**Your goal:** Scan the records beneath this line for the line holding "R12: 68k (N012, VA) -> 68k (GND, VA)" and the line holding "C3: 680uF (plus n1, minus GND) -> none", then transcribe exactly those two and all lines between.

[Structured diff data]
▬▬▬

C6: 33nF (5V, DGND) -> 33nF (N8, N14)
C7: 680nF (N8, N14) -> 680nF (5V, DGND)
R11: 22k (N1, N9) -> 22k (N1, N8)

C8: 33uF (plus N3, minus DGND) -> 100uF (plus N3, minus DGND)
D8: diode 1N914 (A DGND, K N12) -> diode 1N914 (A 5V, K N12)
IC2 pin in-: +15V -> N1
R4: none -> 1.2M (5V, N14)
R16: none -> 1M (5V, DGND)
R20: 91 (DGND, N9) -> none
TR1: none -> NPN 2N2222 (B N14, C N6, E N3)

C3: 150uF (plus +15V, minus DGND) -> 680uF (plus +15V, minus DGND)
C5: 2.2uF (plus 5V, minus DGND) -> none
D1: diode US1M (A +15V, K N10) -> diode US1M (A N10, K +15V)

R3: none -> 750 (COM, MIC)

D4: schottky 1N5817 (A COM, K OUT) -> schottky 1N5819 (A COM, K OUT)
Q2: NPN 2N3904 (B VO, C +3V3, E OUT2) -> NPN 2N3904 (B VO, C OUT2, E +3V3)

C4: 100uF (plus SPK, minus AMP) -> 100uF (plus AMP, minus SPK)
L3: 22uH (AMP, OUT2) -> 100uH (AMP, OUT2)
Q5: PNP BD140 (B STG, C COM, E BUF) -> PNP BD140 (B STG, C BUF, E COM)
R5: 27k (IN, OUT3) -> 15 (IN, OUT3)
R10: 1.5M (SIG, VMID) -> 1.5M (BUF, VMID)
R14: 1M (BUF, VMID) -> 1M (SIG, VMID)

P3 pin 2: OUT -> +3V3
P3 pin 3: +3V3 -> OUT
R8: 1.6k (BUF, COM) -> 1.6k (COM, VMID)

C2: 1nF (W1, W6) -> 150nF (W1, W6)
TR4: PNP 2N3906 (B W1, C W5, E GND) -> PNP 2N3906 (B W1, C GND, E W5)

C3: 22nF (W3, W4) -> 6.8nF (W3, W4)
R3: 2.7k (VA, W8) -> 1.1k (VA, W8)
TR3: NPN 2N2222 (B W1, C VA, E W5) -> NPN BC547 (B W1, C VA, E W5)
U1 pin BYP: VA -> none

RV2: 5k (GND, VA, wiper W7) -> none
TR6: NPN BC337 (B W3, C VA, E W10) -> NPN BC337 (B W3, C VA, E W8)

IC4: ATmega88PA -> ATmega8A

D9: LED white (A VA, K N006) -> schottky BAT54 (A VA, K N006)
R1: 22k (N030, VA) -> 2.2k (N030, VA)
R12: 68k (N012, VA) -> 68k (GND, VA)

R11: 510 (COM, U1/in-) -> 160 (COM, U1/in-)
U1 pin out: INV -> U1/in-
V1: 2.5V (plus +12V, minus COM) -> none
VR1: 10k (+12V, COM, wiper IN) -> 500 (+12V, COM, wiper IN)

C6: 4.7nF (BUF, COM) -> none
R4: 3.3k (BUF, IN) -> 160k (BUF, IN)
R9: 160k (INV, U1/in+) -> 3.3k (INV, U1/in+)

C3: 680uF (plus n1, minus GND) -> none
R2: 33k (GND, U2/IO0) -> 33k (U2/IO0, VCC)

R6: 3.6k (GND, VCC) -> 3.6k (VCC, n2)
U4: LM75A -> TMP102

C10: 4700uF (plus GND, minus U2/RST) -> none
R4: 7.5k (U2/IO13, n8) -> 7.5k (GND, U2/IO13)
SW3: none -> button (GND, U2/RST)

▬▬▬

**The completed task:**
R12: 68k (N012, VA) -> 68k (GND, VA)

R11: 510 (COM, U1/in-) -> 160 (COM, U1/in-)
U1 pin out: INV -> U1/in-
V1: 2.5V (plus +12V, minus COM) -> none
VR1: 10k (+12V, COM, wiper IN) -> 500 (+12V, COM, wiper IN)

C6: 4.7nF (BUF, COM) -> none
R4: 3.3k (BUF, IN) -> 160k (BUF, IN)
R9: 160k (INV, U1/in+) -> 3.3k (INV, U1/in+)

C3: 680uF (plus n1, minus GND) -> none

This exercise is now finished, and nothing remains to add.